→ TASK INSTRUCTIONS
The records sit below. Return every line in them that holds the word "this".

→ SUPPLIED ENTRIES

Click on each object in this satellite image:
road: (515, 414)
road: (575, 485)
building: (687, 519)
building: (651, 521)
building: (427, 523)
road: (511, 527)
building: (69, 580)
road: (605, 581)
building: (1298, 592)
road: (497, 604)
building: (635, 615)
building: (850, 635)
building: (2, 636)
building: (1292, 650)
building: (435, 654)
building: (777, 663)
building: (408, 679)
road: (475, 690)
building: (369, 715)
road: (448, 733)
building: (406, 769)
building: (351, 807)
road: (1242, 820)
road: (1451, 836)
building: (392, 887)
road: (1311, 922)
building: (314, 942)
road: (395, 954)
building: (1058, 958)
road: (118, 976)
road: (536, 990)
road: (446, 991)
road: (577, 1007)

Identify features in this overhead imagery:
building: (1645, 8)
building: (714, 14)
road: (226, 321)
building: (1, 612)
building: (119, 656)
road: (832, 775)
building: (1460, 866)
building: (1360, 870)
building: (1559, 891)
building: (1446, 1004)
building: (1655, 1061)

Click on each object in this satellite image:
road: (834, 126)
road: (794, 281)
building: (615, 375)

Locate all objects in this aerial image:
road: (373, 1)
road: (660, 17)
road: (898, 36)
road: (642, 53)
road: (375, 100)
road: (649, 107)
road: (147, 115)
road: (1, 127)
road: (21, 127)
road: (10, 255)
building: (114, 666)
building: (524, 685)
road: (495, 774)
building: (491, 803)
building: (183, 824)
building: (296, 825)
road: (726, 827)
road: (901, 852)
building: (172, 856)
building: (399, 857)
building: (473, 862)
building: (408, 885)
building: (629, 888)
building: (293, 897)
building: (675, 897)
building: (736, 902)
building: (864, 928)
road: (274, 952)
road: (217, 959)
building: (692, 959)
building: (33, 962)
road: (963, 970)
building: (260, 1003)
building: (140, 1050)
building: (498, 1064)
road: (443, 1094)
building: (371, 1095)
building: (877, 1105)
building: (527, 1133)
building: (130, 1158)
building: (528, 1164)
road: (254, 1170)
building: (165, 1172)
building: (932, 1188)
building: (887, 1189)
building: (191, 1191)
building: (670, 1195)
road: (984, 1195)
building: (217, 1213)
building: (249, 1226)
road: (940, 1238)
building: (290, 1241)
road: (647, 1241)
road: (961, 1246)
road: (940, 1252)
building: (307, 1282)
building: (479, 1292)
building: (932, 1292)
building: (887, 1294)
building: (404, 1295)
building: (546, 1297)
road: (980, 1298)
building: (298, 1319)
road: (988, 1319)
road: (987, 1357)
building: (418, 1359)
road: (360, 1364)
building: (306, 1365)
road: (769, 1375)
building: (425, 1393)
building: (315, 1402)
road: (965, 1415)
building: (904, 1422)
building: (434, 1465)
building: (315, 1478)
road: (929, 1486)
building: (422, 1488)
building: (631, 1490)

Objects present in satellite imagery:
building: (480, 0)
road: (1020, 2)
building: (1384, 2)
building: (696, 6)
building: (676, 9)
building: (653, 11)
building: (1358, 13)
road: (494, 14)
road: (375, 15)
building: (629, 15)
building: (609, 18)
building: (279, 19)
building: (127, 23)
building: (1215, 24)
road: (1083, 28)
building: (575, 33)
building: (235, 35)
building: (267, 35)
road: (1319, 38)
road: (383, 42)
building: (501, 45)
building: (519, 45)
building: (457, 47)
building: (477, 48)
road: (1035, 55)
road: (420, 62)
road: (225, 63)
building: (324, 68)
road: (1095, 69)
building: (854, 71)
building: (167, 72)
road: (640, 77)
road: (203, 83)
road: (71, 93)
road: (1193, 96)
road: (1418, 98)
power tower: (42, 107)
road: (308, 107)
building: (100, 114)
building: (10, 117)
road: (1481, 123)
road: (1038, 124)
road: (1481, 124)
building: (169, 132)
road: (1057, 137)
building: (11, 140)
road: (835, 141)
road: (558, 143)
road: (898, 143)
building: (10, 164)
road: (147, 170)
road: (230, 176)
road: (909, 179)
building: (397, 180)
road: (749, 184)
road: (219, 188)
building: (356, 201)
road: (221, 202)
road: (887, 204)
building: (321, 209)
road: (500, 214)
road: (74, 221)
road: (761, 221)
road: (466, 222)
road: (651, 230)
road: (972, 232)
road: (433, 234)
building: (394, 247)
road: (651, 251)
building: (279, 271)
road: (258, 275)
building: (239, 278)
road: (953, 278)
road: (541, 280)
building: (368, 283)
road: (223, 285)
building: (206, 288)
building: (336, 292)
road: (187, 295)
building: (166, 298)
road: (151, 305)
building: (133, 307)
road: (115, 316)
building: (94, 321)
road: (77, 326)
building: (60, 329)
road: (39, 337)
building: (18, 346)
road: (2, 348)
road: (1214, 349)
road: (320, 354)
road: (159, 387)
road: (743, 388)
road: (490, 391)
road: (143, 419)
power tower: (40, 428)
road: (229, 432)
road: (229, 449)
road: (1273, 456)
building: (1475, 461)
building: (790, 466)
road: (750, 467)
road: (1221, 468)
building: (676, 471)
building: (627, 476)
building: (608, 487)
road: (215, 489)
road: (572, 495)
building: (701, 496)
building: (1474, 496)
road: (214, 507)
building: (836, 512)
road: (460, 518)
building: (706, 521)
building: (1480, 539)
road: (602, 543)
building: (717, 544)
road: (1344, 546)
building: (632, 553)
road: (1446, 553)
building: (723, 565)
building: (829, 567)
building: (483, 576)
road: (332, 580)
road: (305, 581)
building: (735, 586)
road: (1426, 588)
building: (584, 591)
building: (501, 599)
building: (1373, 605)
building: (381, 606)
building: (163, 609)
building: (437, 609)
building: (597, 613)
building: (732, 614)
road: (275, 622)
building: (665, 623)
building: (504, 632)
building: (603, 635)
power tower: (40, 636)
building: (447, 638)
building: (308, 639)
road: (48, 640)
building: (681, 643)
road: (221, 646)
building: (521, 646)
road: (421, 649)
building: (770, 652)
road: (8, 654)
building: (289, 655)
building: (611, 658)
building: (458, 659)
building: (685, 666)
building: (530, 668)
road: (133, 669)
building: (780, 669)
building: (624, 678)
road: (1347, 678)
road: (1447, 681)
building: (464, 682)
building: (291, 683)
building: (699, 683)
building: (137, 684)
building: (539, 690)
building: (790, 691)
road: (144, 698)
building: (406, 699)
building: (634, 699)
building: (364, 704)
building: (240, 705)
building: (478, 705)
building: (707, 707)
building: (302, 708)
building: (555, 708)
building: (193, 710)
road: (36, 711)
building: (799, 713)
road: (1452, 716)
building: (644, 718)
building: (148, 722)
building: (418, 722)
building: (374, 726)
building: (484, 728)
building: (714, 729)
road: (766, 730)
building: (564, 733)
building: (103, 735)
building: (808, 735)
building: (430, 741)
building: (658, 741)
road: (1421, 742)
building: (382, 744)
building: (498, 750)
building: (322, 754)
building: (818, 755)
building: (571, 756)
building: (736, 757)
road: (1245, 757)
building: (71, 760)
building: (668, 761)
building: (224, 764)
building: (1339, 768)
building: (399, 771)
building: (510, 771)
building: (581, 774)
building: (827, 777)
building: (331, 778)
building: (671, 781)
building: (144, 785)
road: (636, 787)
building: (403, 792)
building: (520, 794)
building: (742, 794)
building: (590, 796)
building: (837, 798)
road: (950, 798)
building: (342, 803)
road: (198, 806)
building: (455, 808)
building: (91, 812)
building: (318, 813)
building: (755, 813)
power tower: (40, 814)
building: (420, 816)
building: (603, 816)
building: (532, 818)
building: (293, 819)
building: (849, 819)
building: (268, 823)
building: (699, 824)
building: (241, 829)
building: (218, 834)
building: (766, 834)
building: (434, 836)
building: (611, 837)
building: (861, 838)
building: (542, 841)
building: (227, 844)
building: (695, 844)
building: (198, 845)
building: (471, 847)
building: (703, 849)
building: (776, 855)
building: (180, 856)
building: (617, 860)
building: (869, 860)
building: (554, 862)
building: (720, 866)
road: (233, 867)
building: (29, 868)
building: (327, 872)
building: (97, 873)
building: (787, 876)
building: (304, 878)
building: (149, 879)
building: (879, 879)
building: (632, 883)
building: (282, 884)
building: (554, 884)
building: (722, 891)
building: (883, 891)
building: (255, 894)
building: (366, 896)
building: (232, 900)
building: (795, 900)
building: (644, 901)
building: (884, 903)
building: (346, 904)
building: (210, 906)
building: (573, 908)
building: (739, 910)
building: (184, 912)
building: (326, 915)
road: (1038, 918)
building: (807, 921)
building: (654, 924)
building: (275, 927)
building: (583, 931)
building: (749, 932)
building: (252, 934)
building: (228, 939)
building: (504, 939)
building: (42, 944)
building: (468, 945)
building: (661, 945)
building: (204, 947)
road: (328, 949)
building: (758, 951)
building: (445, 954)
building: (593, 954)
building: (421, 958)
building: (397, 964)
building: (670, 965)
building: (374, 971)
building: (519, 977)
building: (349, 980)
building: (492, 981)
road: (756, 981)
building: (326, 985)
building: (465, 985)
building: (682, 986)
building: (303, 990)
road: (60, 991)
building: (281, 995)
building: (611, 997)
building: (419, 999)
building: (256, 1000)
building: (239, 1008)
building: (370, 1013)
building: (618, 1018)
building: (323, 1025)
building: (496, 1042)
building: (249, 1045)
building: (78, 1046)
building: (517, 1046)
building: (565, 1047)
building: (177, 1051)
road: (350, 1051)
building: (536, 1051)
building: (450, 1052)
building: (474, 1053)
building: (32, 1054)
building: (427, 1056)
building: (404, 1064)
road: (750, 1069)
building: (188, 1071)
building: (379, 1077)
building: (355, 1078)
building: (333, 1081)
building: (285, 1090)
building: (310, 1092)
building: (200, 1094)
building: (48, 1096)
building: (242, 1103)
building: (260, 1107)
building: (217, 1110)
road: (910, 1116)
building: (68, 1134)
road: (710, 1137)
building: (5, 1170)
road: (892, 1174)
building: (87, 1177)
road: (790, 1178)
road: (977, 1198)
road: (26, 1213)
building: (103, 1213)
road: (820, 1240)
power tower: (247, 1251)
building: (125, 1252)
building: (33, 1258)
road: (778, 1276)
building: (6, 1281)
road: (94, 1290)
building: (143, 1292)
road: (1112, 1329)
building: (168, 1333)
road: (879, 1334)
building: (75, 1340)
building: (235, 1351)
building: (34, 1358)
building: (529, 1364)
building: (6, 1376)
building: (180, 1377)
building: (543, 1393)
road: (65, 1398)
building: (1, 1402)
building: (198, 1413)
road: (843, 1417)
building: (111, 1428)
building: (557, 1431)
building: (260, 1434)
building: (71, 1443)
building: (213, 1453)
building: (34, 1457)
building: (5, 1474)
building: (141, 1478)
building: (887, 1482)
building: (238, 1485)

→ TASK OUTPUT
Click on each object in this satellite image:
Identify features in this overhead imagery:
Click on each object in this satellite image:
Locate all objects in this aerial image:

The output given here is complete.